* _Dataset excerpts_

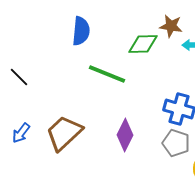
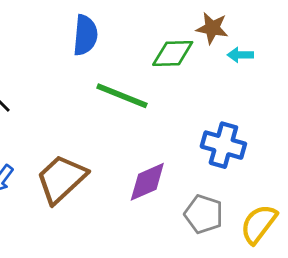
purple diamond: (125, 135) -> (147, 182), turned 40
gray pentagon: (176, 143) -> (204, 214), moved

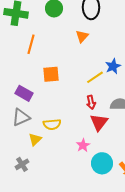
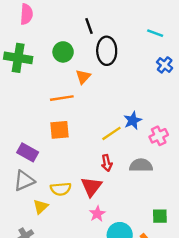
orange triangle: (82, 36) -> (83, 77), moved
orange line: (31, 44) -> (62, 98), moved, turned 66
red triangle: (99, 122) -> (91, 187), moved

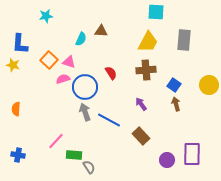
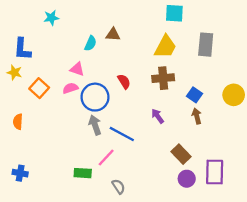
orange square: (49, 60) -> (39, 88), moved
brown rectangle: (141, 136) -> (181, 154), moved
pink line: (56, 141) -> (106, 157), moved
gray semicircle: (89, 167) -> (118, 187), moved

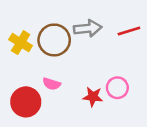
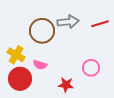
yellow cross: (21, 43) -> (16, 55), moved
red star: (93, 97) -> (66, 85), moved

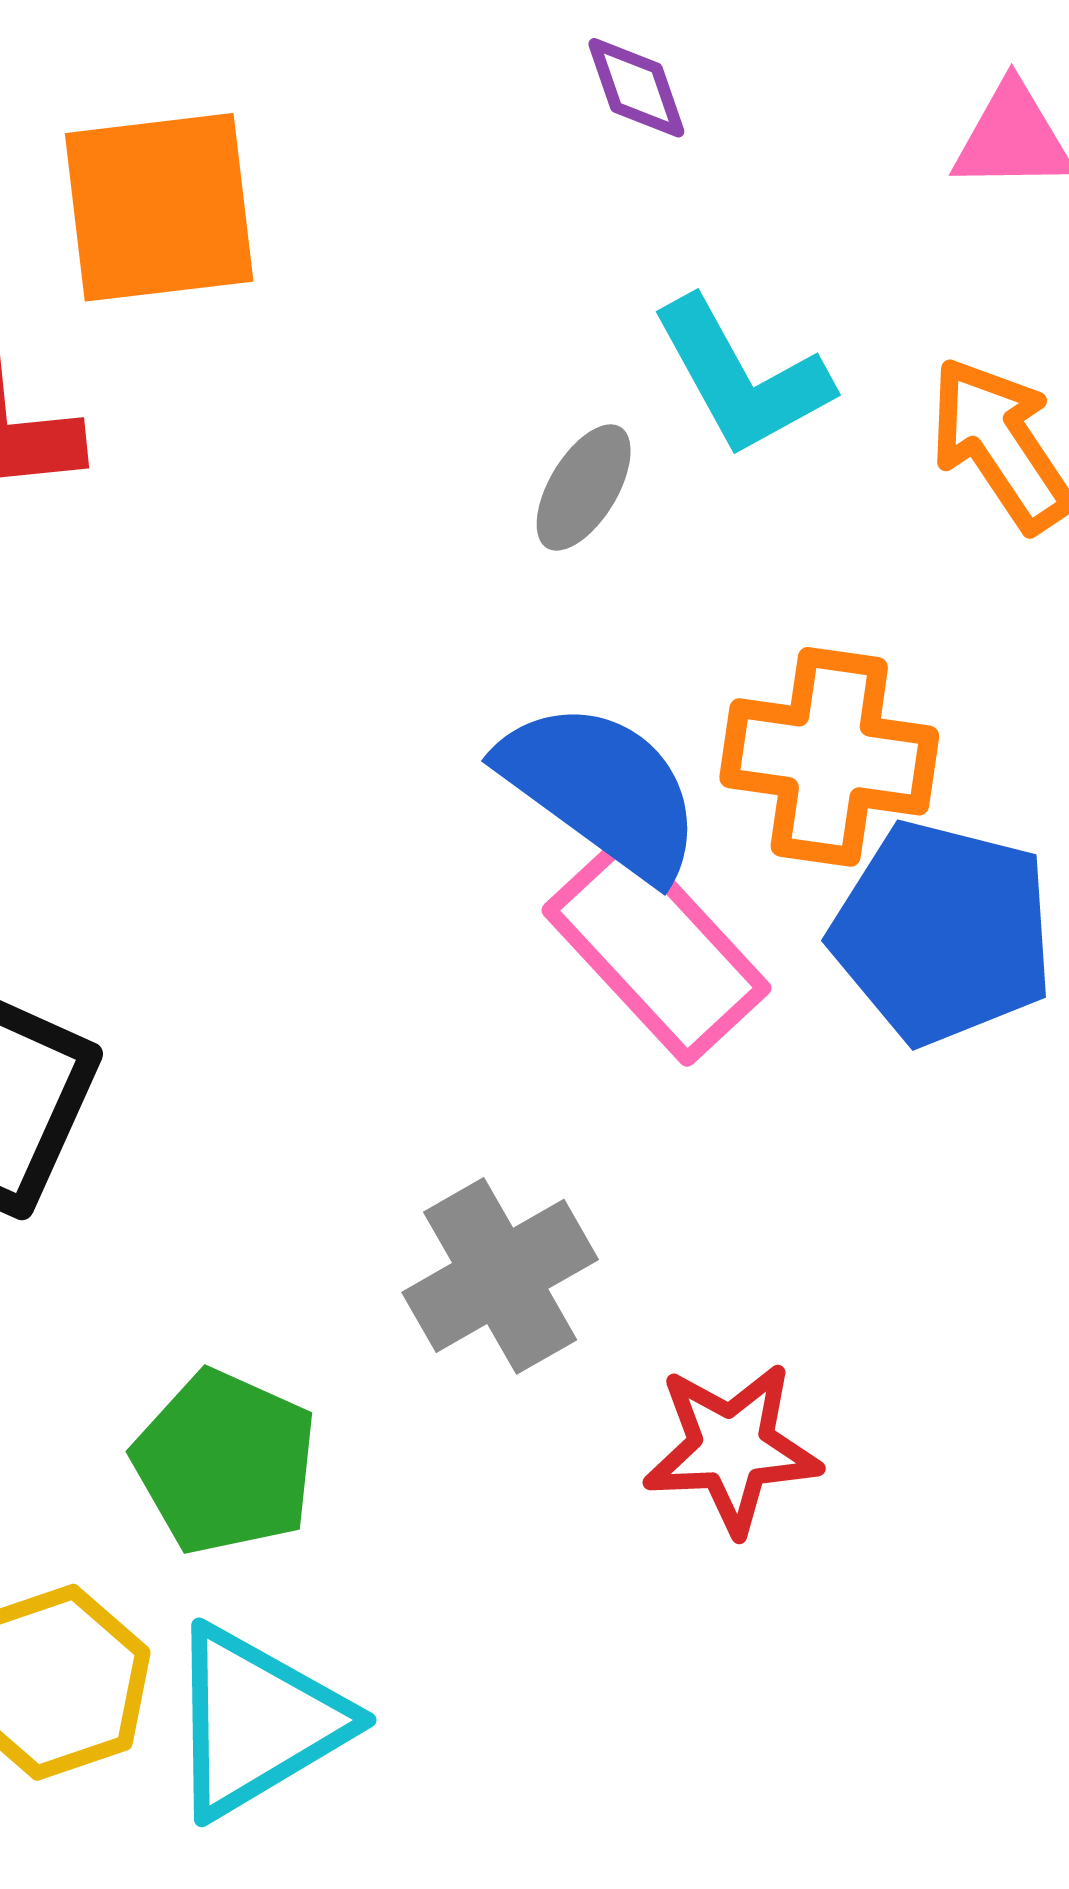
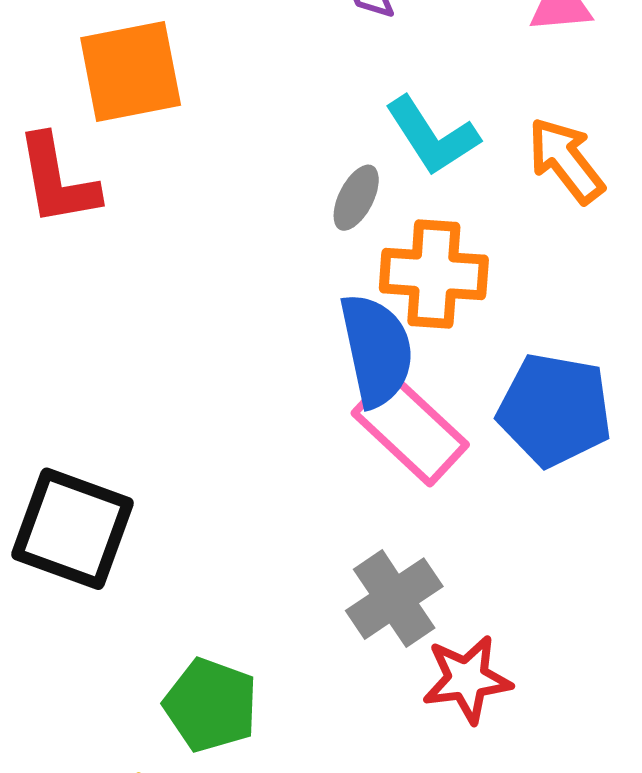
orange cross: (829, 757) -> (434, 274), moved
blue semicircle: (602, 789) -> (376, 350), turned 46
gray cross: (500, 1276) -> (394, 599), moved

* _What you should do_
No pictures belong in the output. Restate word for word only the lines from the one containing "orange line: (31, 44)" to the end of the entries above.

* _Reply to the task_
orange line: (31, 44) -> (62, 98), moved, turned 66
red triangle: (99, 122) -> (91, 187), moved

orange square: (49, 60) -> (39, 88), moved
brown rectangle: (141, 136) -> (181, 154), moved
pink line: (56, 141) -> (106, 157), moved
gray semicircle: (89, 167) -> (118, 187), moved

yellow cross: (21, 43) -> (16, 55), moved
red star: (93, 97) -> (66, 85), moved

orange cross: (829, 757) -> (434, 274), moved
blue semicircle: (602, 789) -> (376, 350), turned 46
gray cross: (500, 1276) -> (394, 599), moved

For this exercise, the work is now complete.